◆ **Task requirements**
Line by line, the data below should be set down unchanged, with images excluded.

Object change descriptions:
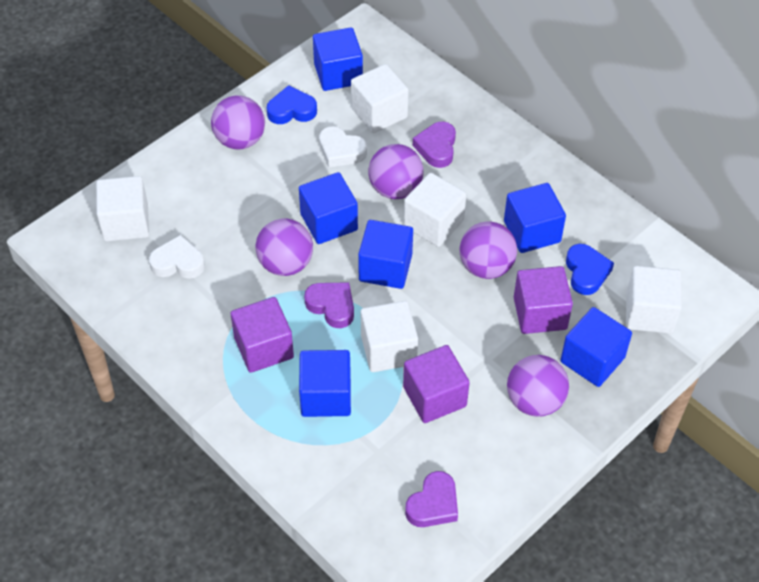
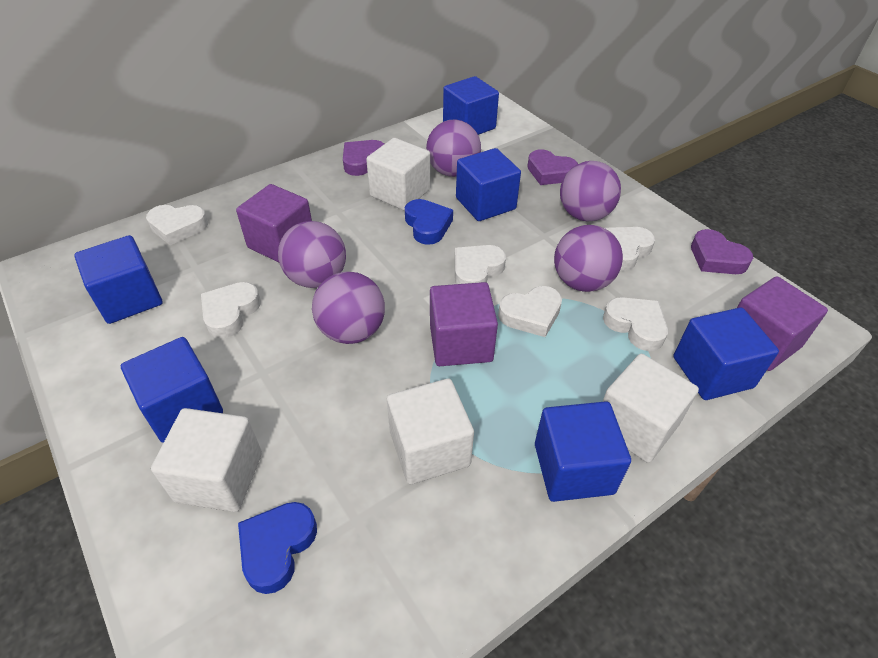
white cube: 5 -> 4
white heart: 2 -> 6

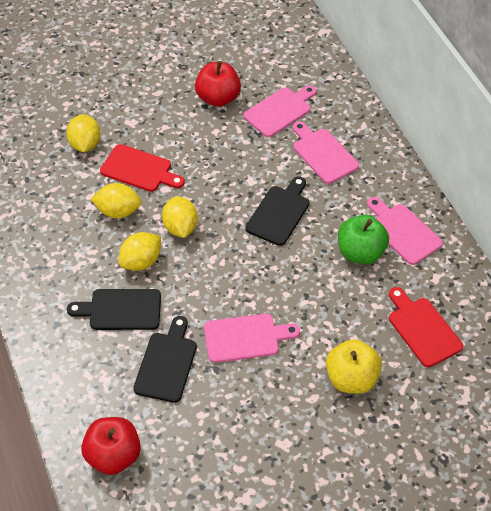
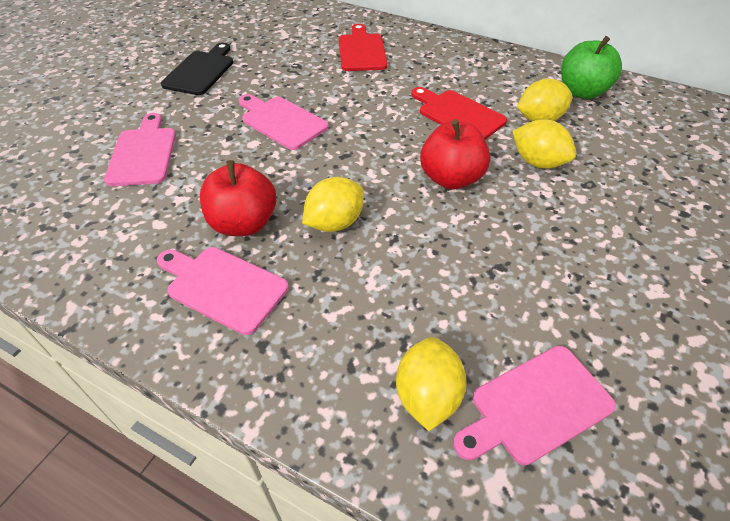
black cutting board: 3 -> 1
yellow apple: 1 -> 0

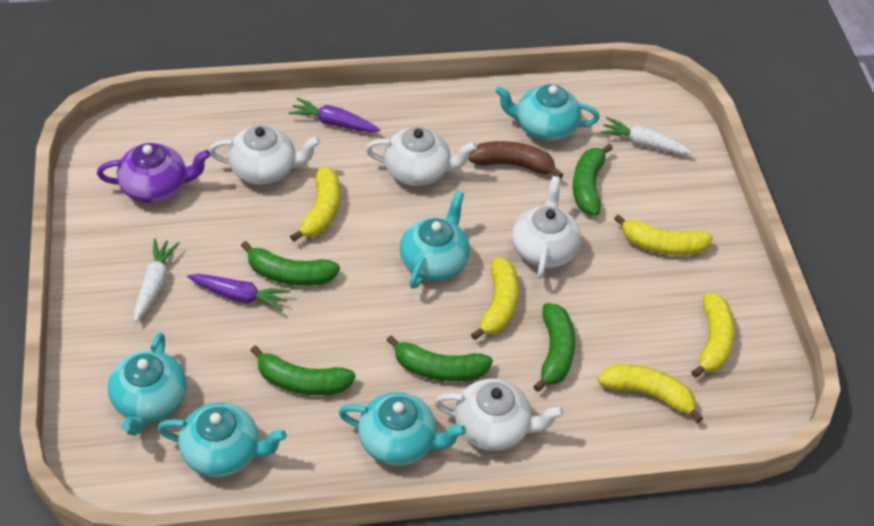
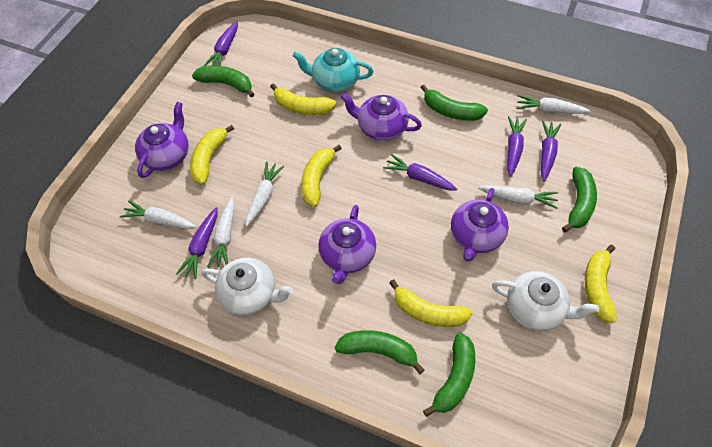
brown banana: 1 -> 0
purple carrot: 2 -> 5
purple teapot: 1 -> 4
turquoise teapot: 5 -> 1
white carrot: 2 -> 5
white teapot: 4 -> 2

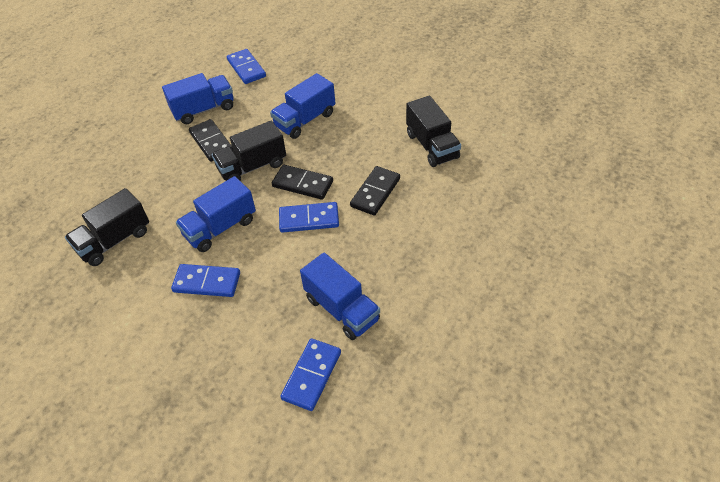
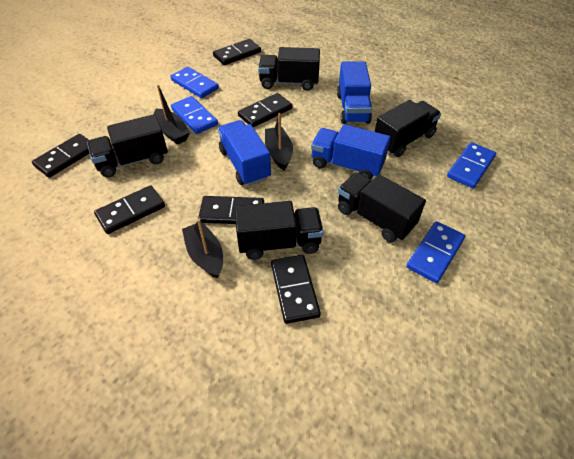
black boat: 0 -> 3
black domino: 3 -> 6
black truck: 3 -> 5
blue truck: 4 -> 3

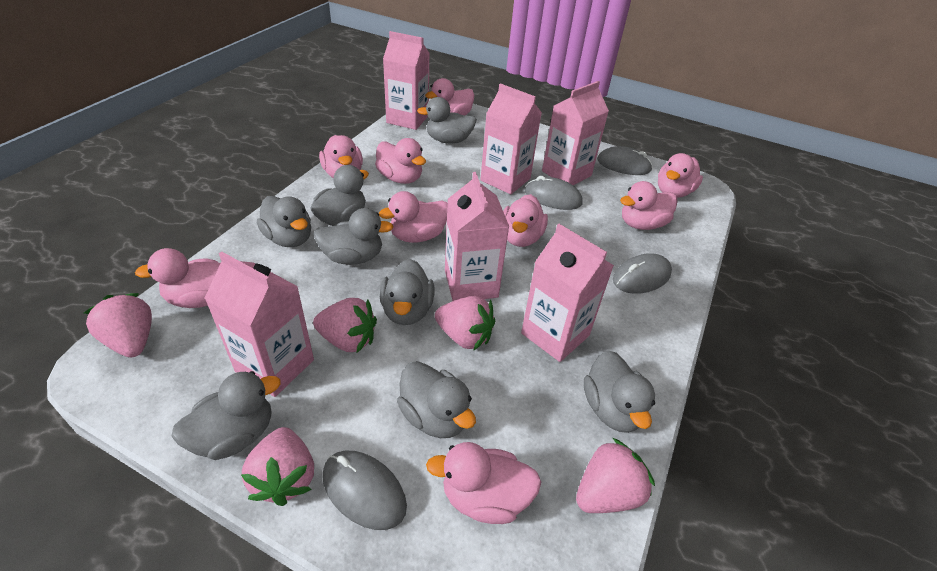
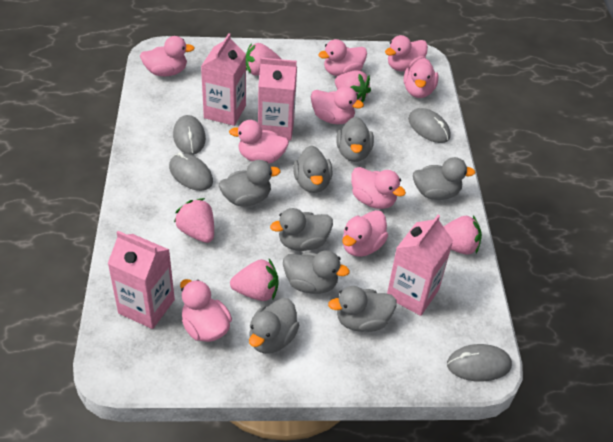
pink carton: 6 -> 4

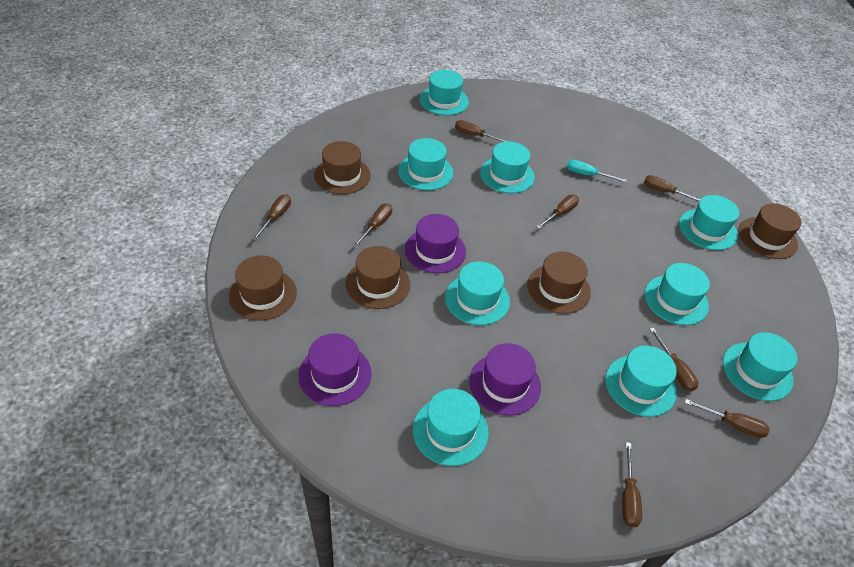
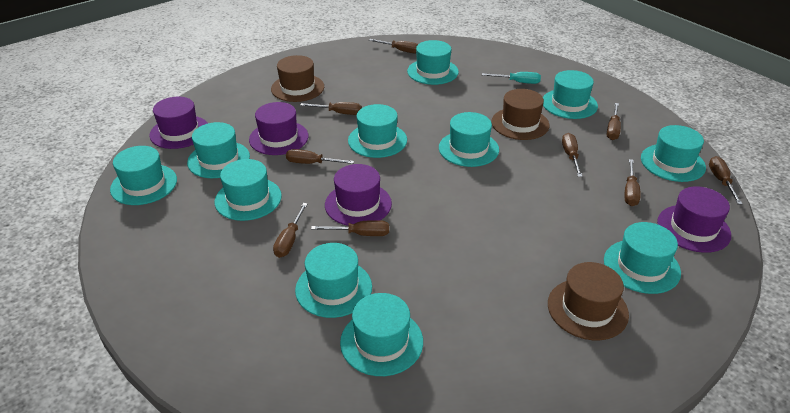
brown hat: 5 -> 3
brown screwdriver: 8 -> 9
purple hat: 3 -> 4
turquoise hat: 9 -> 11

◆ **Solution for this task**
white cube: 5 -> 4
white heart: 2 -> 6

black cutting board: 3 -> 1
yellow apple: 1 -> 0

brown banana: 1 -> 0
purple carrot: 2 -> 5
purple teapot: 1 -> 4
turquoise teapot: 5 -> 1
white carrot: 2 -> 5
white teapot: 4 -> 2

black boat: 0 -> 3
black domino: 3 -> 6
black truck: 3 -> 5
blue truck: 4 -> 3

pink carton: 6 -> 4

brown hat: 5 -> 3
brown screwdriver: 8 -> 9
purple hat: 3 -> 4
turquoise hat: 9 -> 11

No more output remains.